## What to do
Below are lines of data, and only some are wanted. Please repeat exactly those from the line that has "yellow donut: 3 -> 4" through the line that has "red watering can: 3 -> 1".

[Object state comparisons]
□ □ □

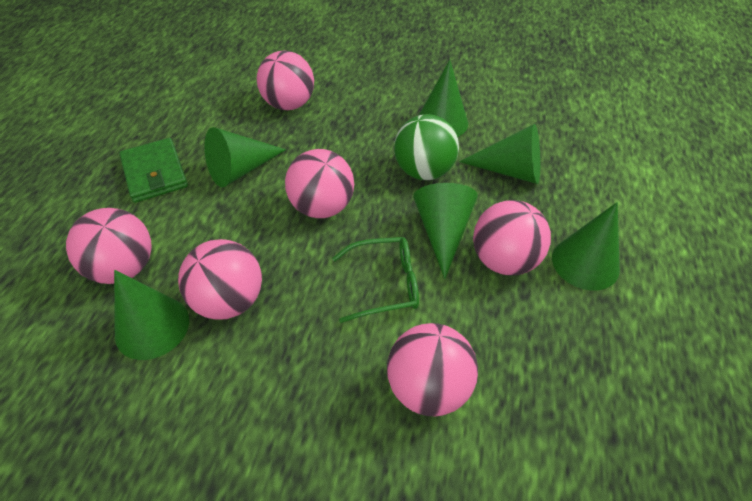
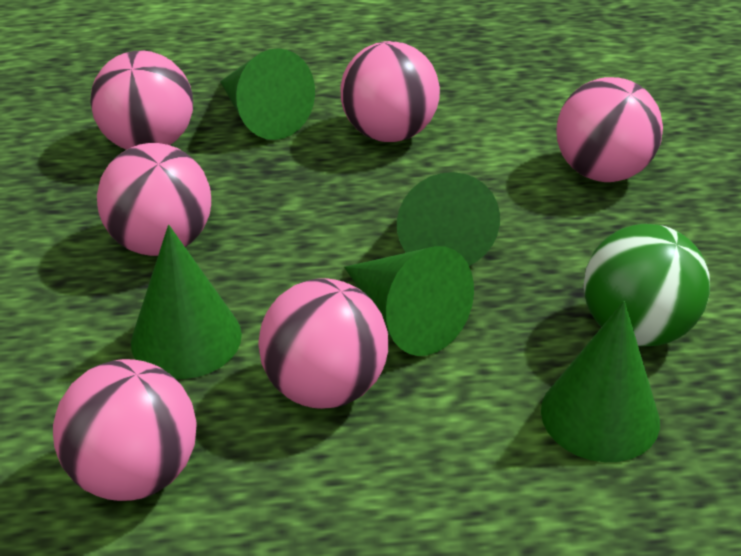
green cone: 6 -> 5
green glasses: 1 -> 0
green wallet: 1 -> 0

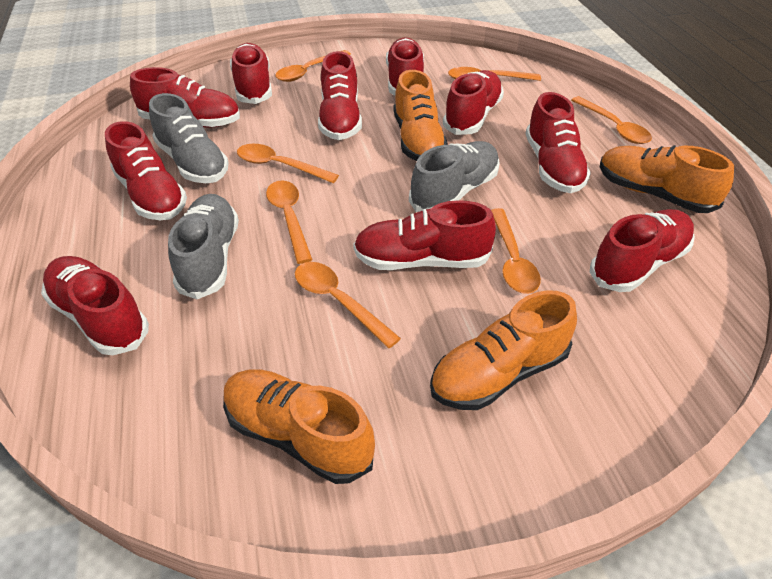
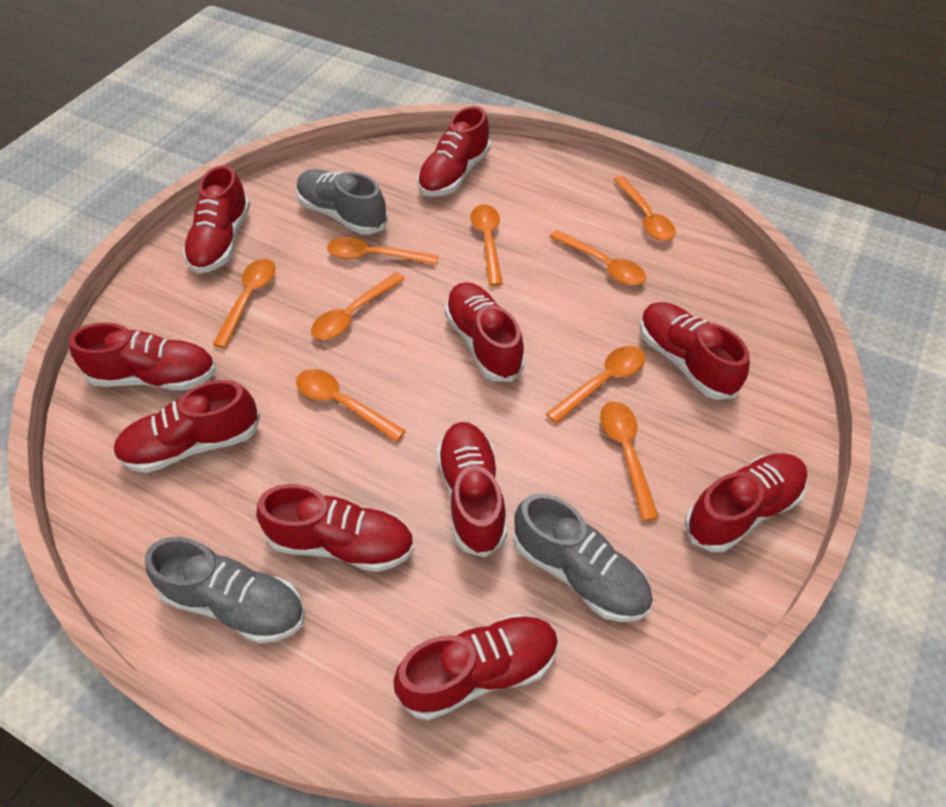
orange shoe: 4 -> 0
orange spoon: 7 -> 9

□ □ □

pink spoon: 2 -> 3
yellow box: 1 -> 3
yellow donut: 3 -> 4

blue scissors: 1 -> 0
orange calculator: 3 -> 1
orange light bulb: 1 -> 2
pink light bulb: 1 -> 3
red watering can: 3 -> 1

□ □ □

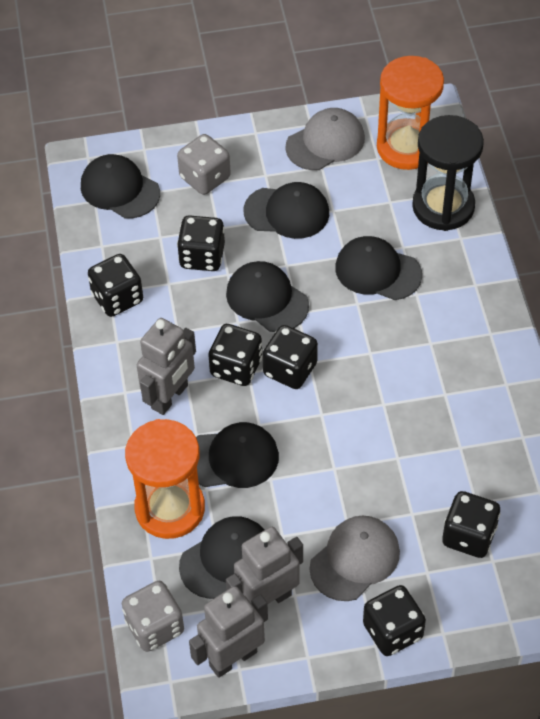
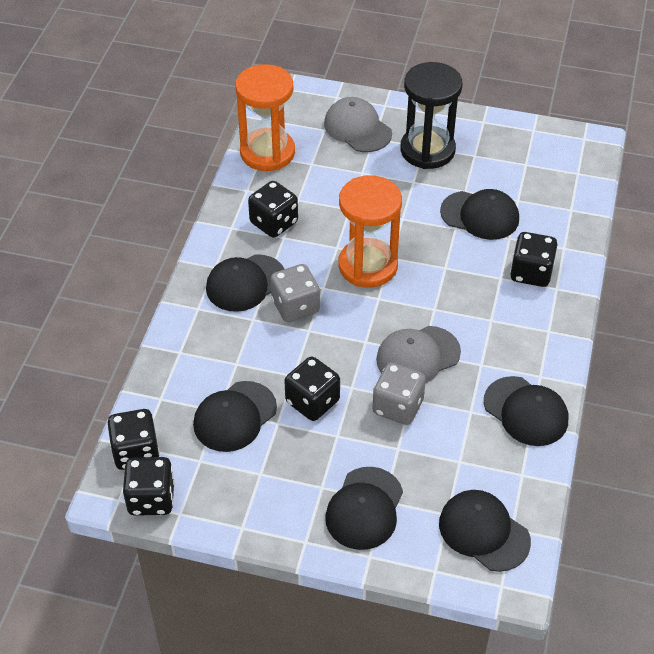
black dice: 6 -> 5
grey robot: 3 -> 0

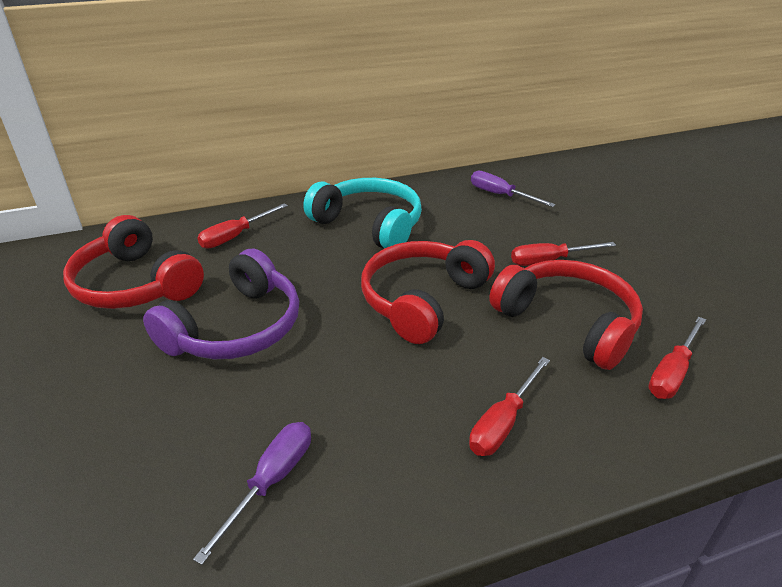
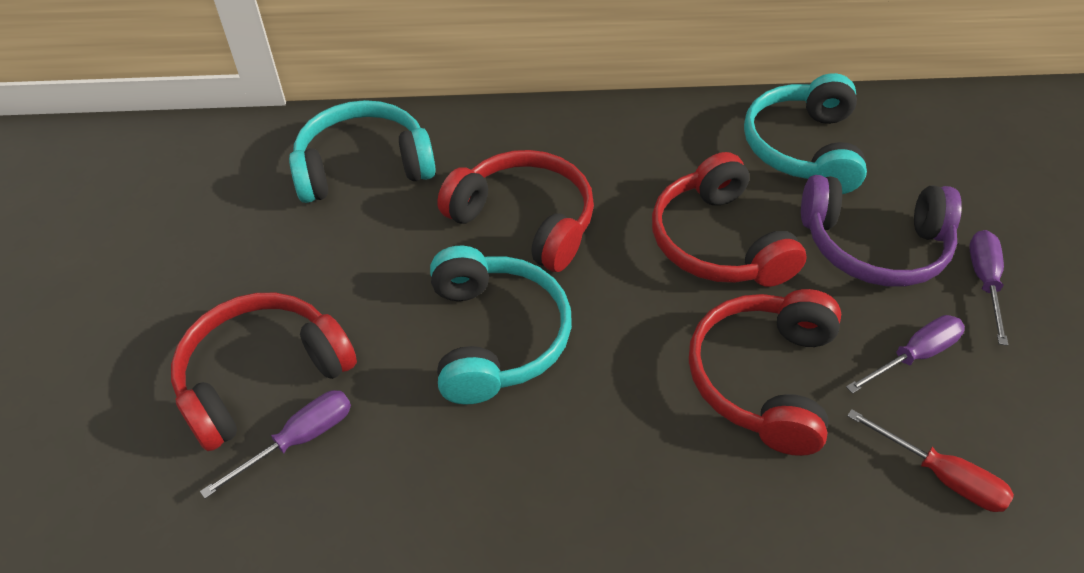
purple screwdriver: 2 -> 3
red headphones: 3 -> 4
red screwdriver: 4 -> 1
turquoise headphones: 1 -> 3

□ □ □

## Written solution
yellow donut: 3 -> 4

blue scissors: 1 -> 0
orange calculator: 3 -> 1
orange light bulb: 1 -> 2
pink light bulb: 1 -> 3
red watering can: 3 -> 1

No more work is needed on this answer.